[Goal of the exercise]:
Reproduction without pictures: print every entry precisely as written.

[Building changes across images]
================================
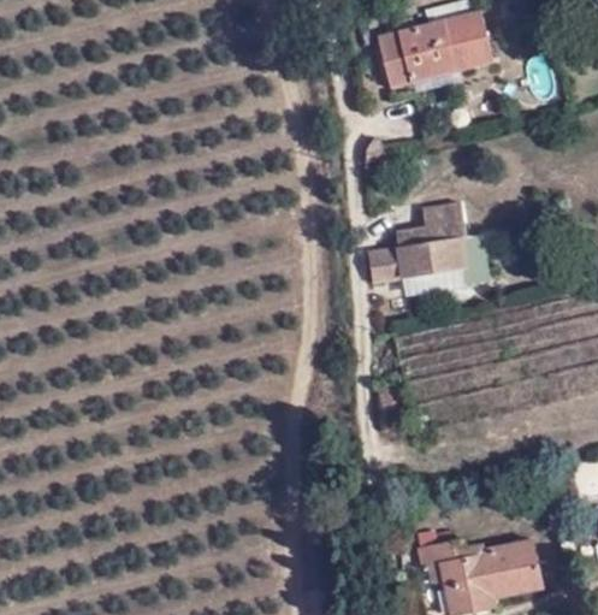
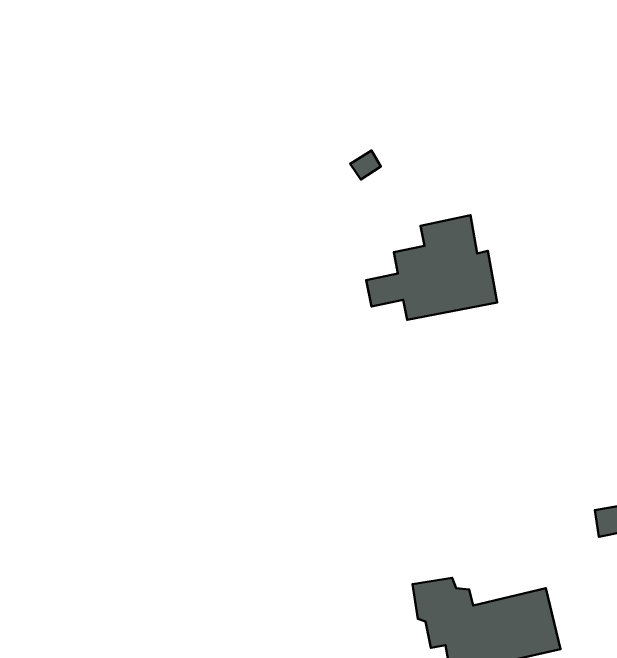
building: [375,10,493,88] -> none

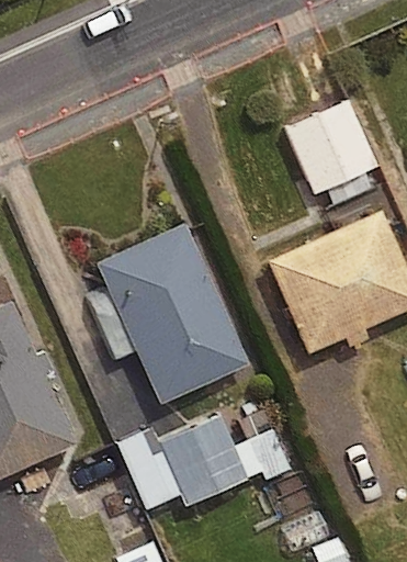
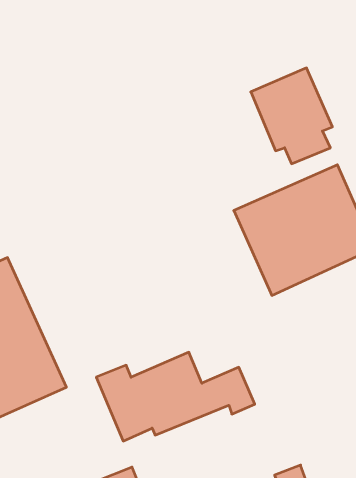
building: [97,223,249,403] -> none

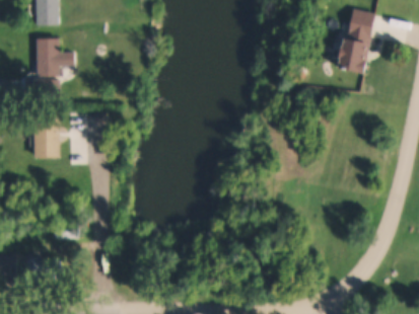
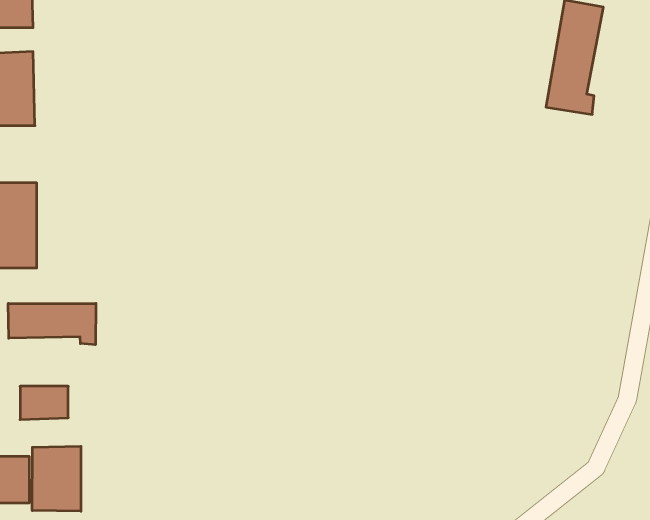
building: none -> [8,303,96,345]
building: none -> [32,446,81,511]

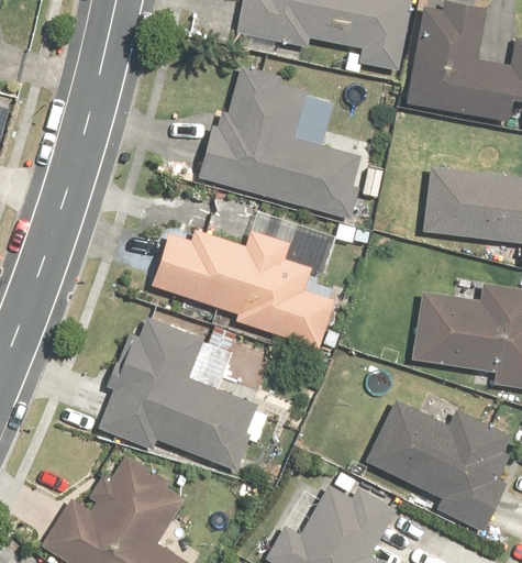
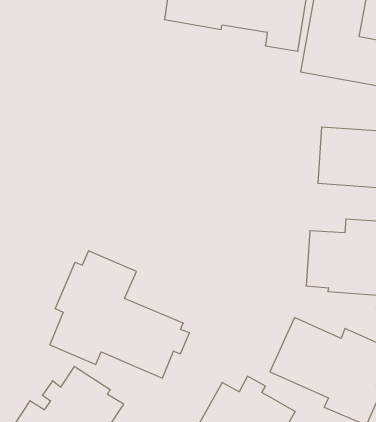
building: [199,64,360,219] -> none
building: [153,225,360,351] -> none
================================
[Result of this task]:
building: [375,10,493,88] -> none

building: [97,223,249,403] -> none

building: none -> [8,303,96,345]
building: none -> [32,446,81,511]

building: [199,64,360,219] -> none
building: [153,225,360,351] -> none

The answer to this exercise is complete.